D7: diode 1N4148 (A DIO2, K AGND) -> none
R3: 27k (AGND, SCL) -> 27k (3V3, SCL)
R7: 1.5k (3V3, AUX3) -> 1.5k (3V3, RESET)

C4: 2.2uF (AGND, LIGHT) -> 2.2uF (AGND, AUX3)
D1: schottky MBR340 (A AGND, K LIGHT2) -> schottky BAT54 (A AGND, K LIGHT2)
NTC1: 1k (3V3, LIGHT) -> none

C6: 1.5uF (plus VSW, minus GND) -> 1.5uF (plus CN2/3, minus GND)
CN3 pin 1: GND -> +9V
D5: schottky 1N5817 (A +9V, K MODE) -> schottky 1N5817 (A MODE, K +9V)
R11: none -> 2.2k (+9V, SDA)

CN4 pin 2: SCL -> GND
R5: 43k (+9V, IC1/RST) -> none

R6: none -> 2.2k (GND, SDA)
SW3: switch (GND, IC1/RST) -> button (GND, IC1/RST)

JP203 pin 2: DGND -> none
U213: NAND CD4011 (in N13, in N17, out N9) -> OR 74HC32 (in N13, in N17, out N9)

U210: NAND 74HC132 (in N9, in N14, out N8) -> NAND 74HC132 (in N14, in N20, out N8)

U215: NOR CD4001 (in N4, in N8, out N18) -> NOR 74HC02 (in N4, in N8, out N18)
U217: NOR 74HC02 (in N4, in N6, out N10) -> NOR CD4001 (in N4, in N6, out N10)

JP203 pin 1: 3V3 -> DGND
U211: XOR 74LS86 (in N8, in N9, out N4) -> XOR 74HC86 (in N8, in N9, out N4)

+ + + + +

» **AIM OF THE EXERCISE**
Where a line of the entries contains the word "schottky", copy that line.

» **RESULT BELOW**
D1: schottky MBR340 (A AGND, K LIGHT2) -> schottky BAT54 (A AGND, K LIGHT2)
D5: schottky 1N5817 (A +9V, K MODE) -> schottky 1N5817 (A MODE, K +9V)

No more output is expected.